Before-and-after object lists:
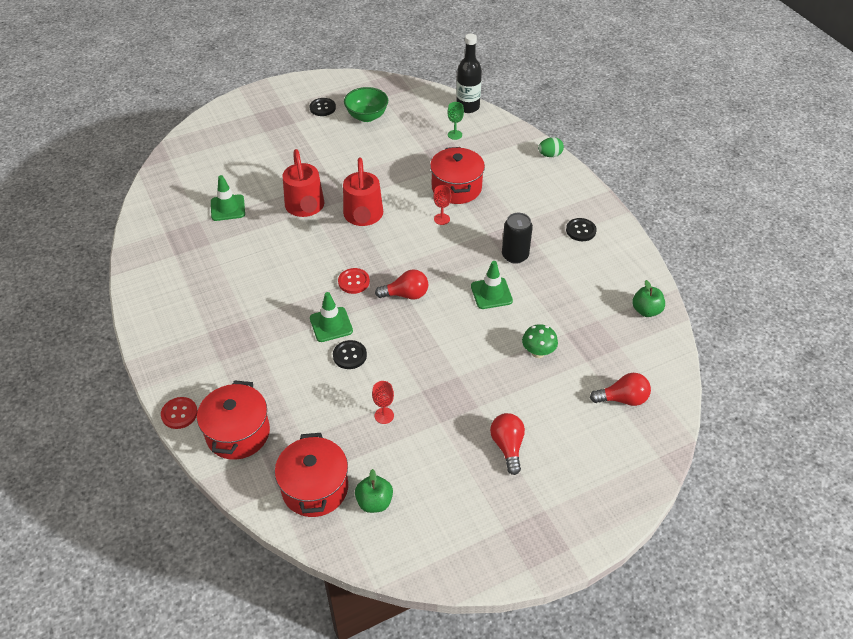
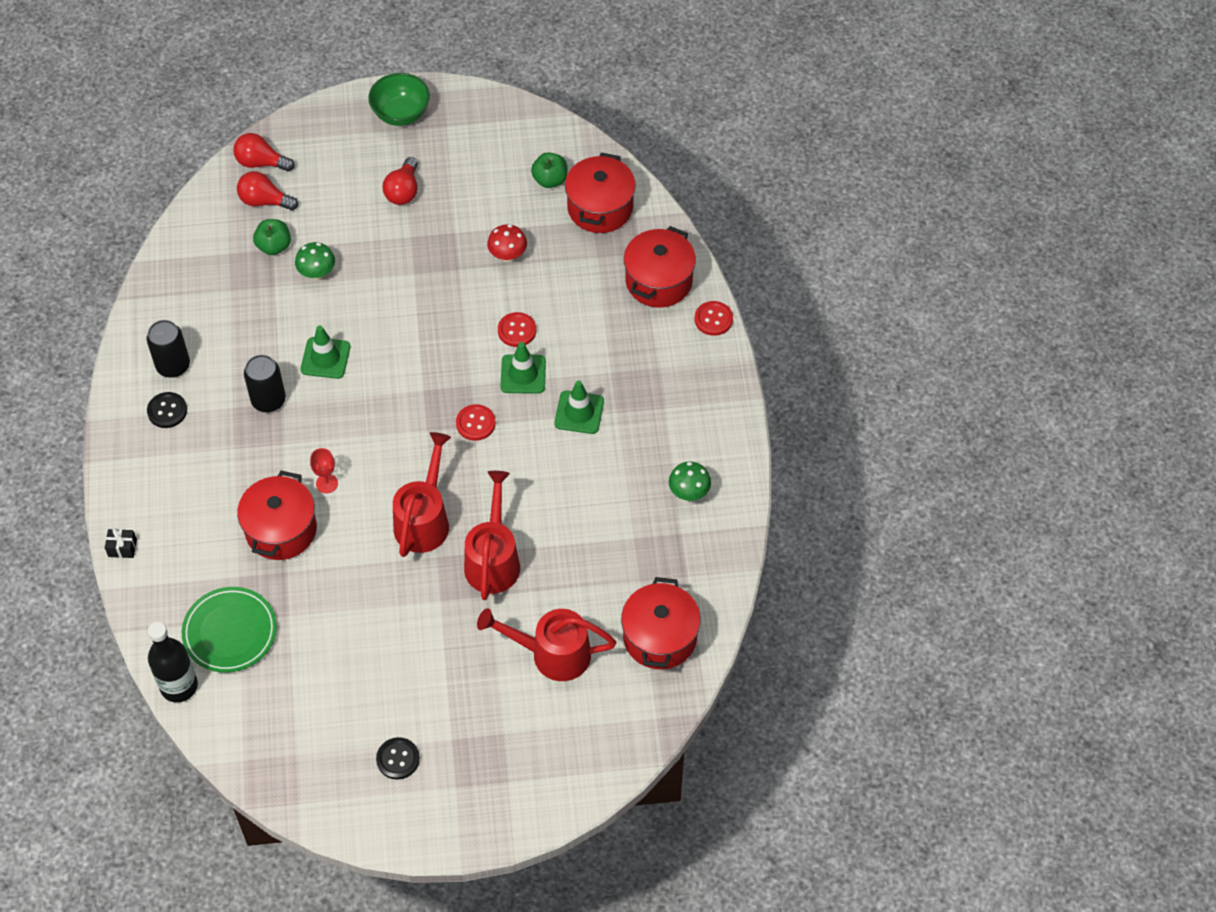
camera: 160 degrees left, 10 degrees up
(174, 280) = (689, 493): none -> green mushroom
(177, 196) = (660, 637): none -> red pot
(228, 208) = (596, 592): green traffic cone -> green traffic cone (579, 412)
(247, 172) = (551, 653): none -> red watering can
(349, 355) = (517, 330): black button -> red button
(367, 116) = (339, 716): green bowl -> green bowl (401, 113)
(384, 415) = (508, 255): red goblet -> red mushroom
(406, 294) = (423, 387): red light bulb -> red light bulb (261, 162)
(454, 135) = (230, 632): green goblet -> green plate
(550, 155) = (122, 548): green egg -> black gift
(599, 258) = (173, 366): none -> black can
(646, 311) = (170, 284): green apple -> green apple (274, 246)

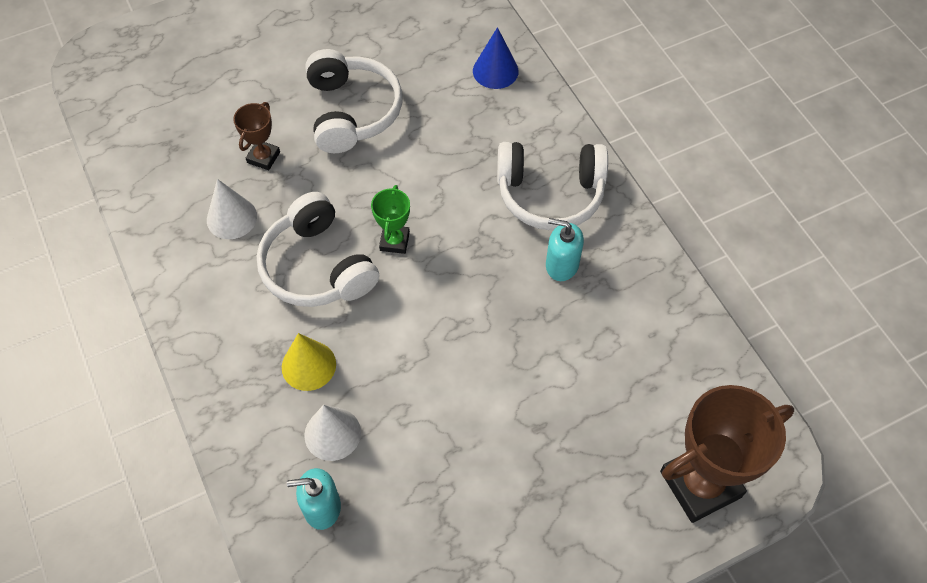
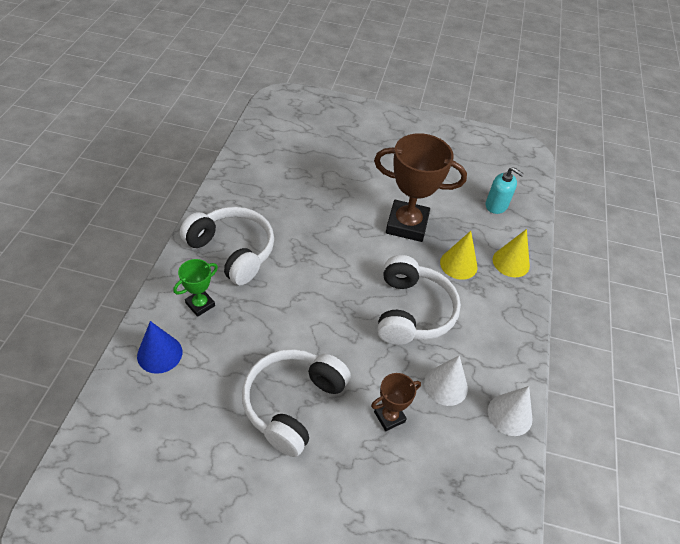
camera: 145 degrees left, 10 degrees down
(248, 419) = (511, 262): none -> yellow cone
(332, 433) = (469, 228): white cone -> white cone (510, 414)
(394, 241) = (351, 292): green trophy -> green trophy (200, 304)
(562, 265) = (273, 215): turquoise soap dispenser -> none
(700, 484) = (319, 111): brown trophy -> brown trophy (407, 225)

> [EXERCISE]: Go over the data above and copy every line that has the word "goblet" in it.

> [SOLUTION TO THE PROBLEM]:
(384, 415) = (508, 255): red goblet -> red mushroom
(454, 135) = (230, 632): green goblet -> green plate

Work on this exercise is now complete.